-- Extracted data entries --
==*==

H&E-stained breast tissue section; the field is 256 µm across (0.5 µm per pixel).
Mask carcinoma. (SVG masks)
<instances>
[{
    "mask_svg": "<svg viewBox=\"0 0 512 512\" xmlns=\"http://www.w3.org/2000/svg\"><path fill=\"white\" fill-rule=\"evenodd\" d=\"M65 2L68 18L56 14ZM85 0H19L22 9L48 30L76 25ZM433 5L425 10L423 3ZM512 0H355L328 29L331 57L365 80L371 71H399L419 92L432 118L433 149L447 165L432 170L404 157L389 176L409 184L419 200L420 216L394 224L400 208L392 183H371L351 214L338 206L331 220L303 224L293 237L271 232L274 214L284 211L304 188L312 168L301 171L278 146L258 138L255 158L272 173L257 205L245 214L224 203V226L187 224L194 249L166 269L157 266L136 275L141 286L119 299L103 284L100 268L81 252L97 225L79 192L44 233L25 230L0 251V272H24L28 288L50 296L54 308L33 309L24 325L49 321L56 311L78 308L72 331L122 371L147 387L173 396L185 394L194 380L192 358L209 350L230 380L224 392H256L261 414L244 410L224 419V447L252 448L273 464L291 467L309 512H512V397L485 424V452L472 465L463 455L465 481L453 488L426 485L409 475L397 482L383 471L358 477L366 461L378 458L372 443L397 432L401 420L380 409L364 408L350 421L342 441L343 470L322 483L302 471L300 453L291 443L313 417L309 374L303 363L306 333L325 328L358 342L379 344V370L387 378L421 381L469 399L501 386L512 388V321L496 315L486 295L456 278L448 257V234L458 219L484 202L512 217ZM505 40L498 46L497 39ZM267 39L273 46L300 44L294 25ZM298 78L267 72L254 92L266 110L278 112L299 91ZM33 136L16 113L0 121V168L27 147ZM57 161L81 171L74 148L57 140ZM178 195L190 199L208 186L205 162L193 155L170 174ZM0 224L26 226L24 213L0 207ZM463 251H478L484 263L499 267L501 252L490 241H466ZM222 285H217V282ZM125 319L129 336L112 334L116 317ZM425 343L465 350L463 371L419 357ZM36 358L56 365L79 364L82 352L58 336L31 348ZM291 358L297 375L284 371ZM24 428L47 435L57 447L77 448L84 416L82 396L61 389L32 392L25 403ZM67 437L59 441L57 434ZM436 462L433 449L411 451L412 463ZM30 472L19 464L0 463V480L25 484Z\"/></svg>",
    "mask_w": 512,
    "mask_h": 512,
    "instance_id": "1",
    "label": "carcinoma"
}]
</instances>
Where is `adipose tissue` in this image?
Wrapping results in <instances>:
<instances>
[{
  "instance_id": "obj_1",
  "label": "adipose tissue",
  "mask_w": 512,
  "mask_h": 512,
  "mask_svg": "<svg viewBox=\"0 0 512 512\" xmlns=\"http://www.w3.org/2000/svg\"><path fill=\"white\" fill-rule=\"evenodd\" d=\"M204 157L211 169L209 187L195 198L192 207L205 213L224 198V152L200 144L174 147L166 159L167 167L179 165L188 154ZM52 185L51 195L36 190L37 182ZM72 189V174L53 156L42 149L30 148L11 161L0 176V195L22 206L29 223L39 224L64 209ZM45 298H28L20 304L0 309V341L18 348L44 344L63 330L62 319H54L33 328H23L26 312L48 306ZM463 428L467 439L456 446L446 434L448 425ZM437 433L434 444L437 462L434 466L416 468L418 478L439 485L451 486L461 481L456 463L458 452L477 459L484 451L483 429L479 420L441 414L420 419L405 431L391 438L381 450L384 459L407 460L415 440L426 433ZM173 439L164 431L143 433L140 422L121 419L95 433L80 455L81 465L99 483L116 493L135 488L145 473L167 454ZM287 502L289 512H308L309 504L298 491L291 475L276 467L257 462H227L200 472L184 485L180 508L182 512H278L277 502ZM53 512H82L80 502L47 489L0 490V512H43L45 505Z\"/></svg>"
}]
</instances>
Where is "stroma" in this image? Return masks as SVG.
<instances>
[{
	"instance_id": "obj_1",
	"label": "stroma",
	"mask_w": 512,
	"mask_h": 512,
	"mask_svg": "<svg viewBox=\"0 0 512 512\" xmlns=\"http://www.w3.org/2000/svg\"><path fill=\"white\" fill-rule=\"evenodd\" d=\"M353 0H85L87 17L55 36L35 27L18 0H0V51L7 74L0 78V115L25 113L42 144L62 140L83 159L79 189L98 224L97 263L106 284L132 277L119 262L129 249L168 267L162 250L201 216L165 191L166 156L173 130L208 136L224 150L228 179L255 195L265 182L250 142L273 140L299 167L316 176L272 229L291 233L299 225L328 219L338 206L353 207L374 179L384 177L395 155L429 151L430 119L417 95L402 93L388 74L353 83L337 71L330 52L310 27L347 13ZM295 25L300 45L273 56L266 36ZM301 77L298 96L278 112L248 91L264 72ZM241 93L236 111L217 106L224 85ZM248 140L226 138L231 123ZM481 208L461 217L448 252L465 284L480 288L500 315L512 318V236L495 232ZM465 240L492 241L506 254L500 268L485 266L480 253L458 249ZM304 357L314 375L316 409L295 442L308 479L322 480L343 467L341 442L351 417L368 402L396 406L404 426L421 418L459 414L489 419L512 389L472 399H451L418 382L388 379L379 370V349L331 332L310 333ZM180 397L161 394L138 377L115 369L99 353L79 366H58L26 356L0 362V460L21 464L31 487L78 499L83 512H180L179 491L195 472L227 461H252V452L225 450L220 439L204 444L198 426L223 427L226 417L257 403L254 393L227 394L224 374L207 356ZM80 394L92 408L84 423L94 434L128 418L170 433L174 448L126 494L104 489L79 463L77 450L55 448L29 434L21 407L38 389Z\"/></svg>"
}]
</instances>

==*==

-- WORK INSTRUCTIONS --
Only the number is required: the count of lines containing the word "Where".

-- OUTPUT BELOW --
2